Every line from the one holding "(181, 512) = (422, 146): black" through the last line of the records must be retyped exactly, and no other line or picture may appear in the copy.

[Start of Attachment]

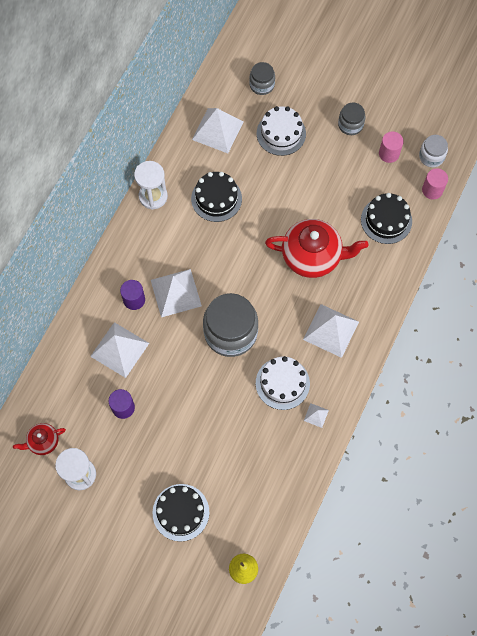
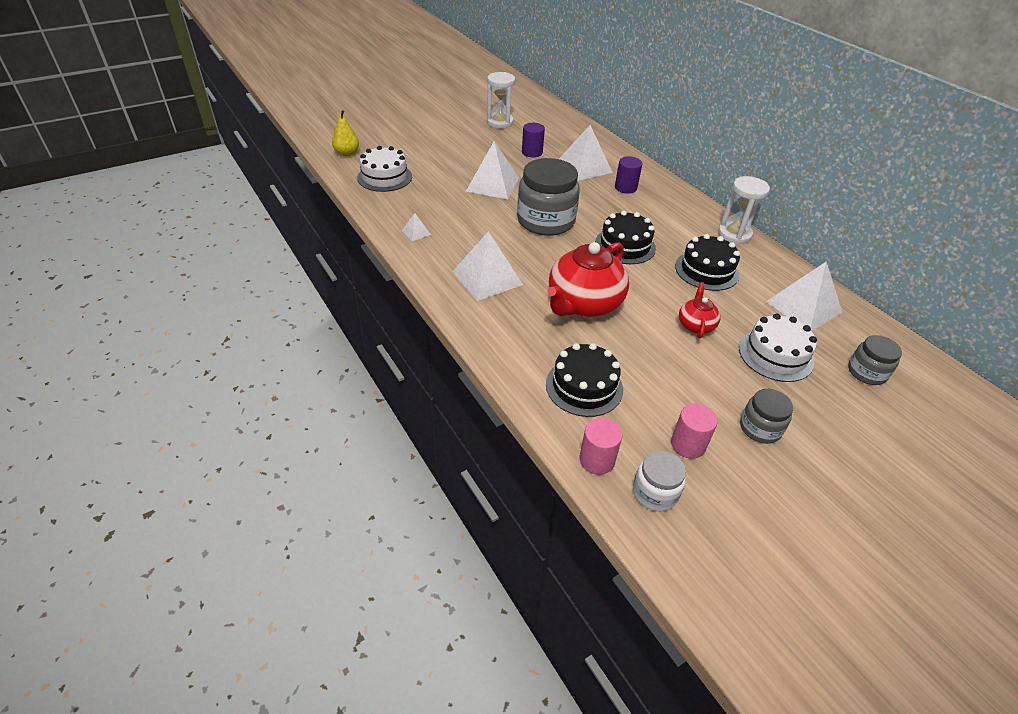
camera: 120 degrees right, 25 degrees down
(43, 442) = (540, 118): red teapot -> red teapot (695, 325)
(176, 293) = (614, 209): white pyramid -> white pyramid (492, 184)
(181, 512) = (422, 146): black cake -> black cake (625, 245)
(282, 383) = (467, 228): white cake -> white cake (384, 177)

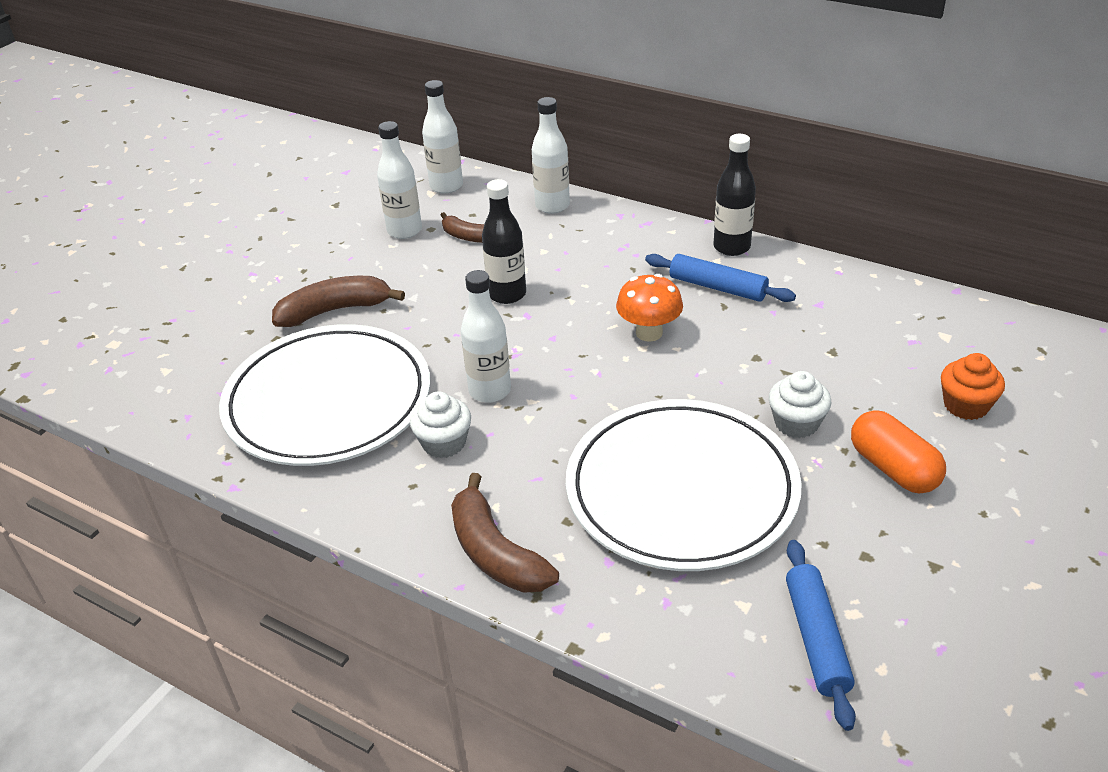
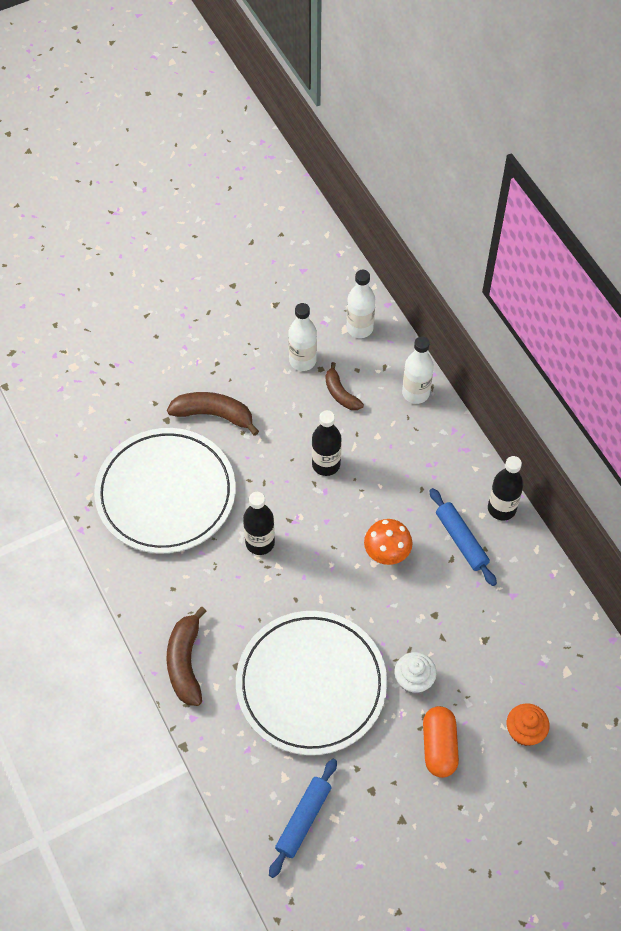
camera: 30 degrees right, 20 degrees up
(444, 443) = (208, 568): white cupcake -> none
(490, 391) = (260, 543): white bottle -> black bottle

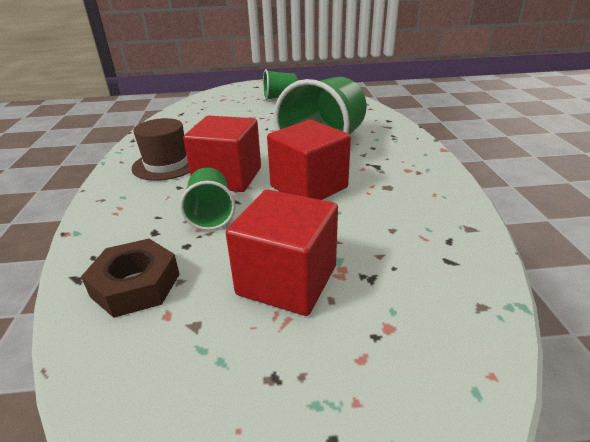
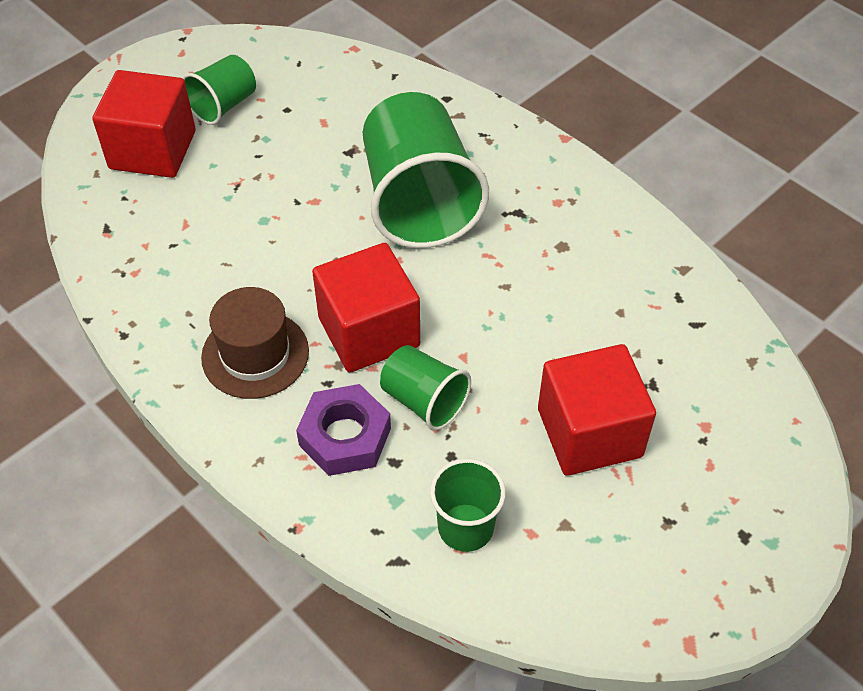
camera: 40 degrees left, 20 degrees up
(136, 285) = (465, 527): brown nut -> green cup
(150, 209) = (345, 437): none -> purple nut
(309, 187) = (481, 295): red cube -> red cube (153, 150)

[End of Attachment]

# [Task output]
(181, 512) = (422, 146): black cake -> black cake (625, 245)
(282, 383) = (467, 228): white cake -> white cake (384, 177)

camera: 30 degrees right, 20 degrees up
(444, 443) = (208, 568): white cupcake -> none
(490, 391) = (260, 543): white bottle -> black bottle

camera: 40 degrees left, 20 degrees up
(136, 285) = (465, 527): brown nut -> green cup
(150, 209) = (345, 437): none -> purple nut
(309, 187) = (481, 295): red cube -> red cube (153, 150)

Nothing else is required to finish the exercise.